**EXERCISE MATERIAL**.
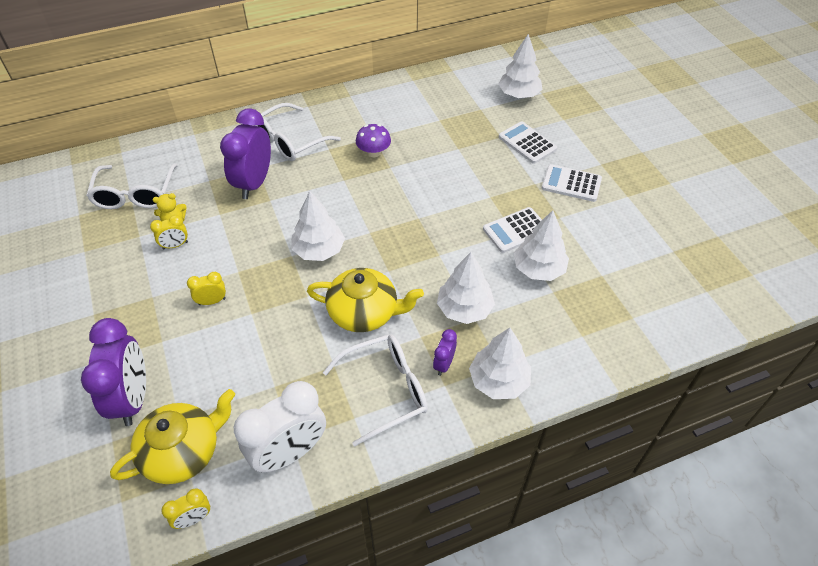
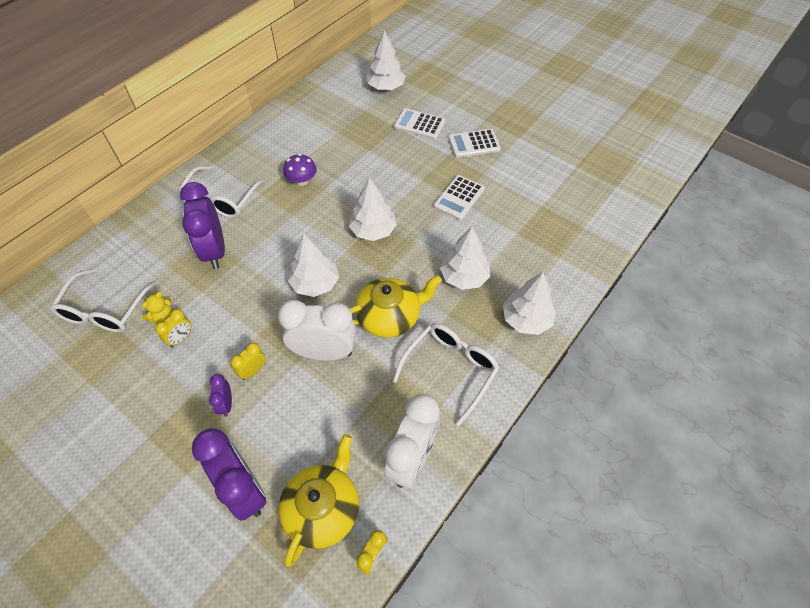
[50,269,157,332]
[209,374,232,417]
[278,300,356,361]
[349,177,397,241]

...

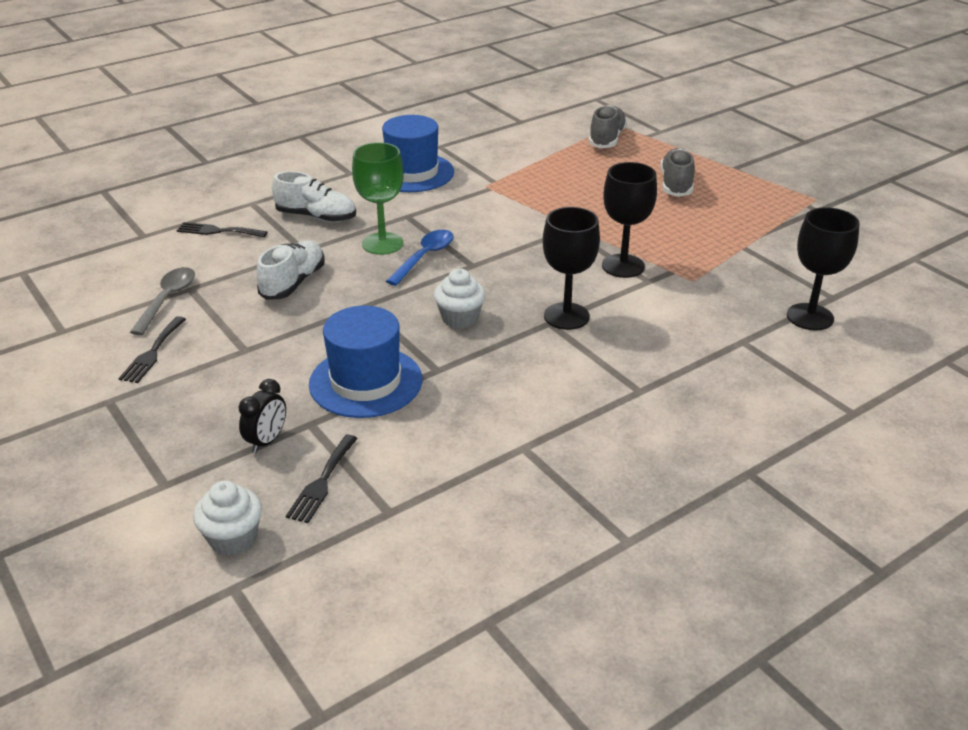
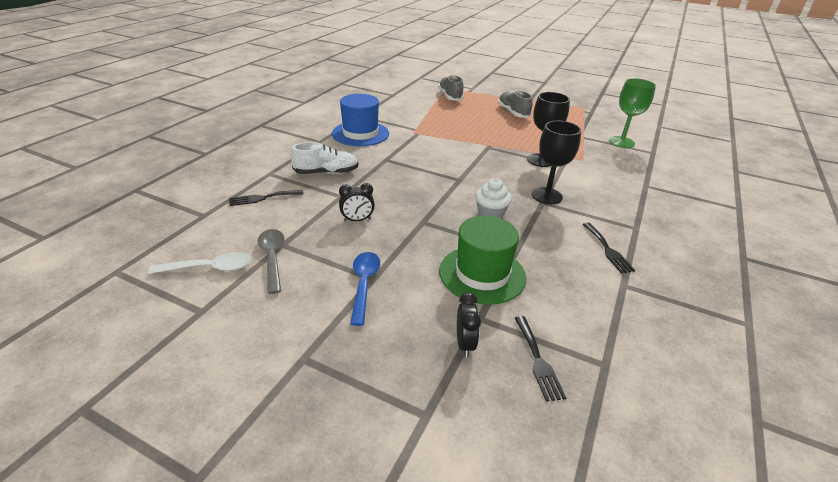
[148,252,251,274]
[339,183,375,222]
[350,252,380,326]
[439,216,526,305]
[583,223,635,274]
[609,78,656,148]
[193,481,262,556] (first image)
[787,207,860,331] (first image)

...

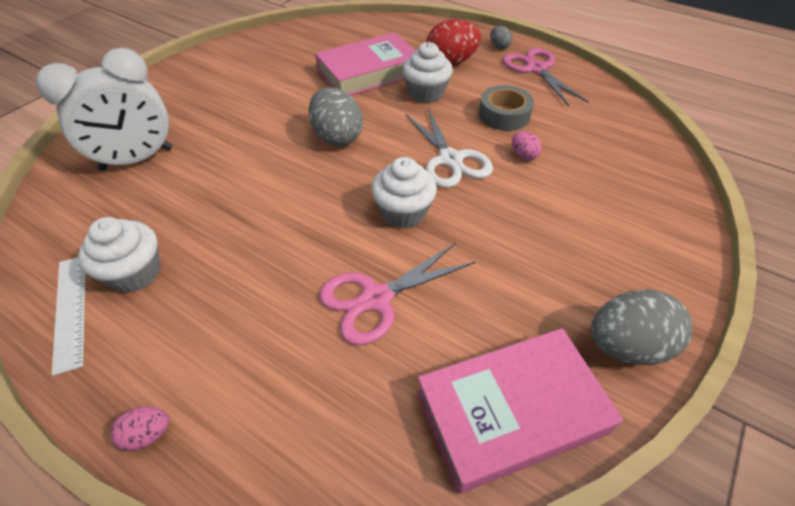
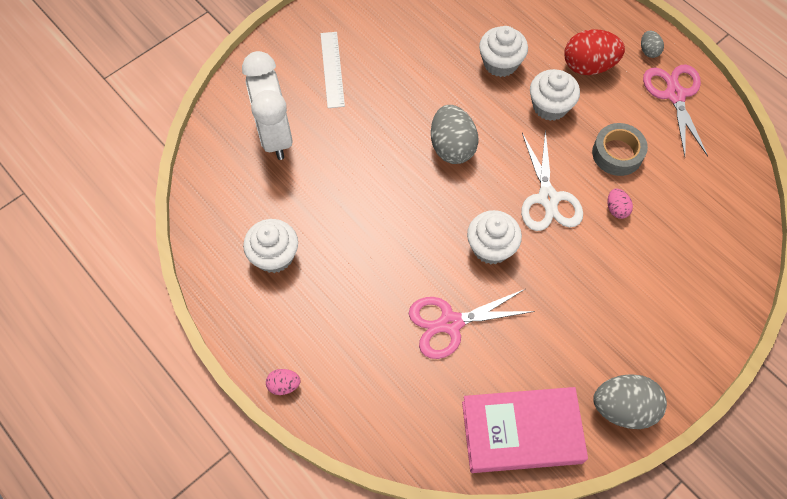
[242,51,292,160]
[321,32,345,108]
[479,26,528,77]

**TASK REQUIREMENTS**.
The required answer is the run of lines above, starting at the line with "[148,252,251,274]" and ending at the line with "[787,207,860,331] (first image)", reproduced exactly with both ends.

**REPLY TO THE EXERCISE**.
[148,252,251,274]
[339,183,375,222]
[350,252,380,326]
[439,216,526,305]
[583,223,635,274]
[609,78,656,148]
[193,481,262,556] (first image)
[787,207,860,331] (first image)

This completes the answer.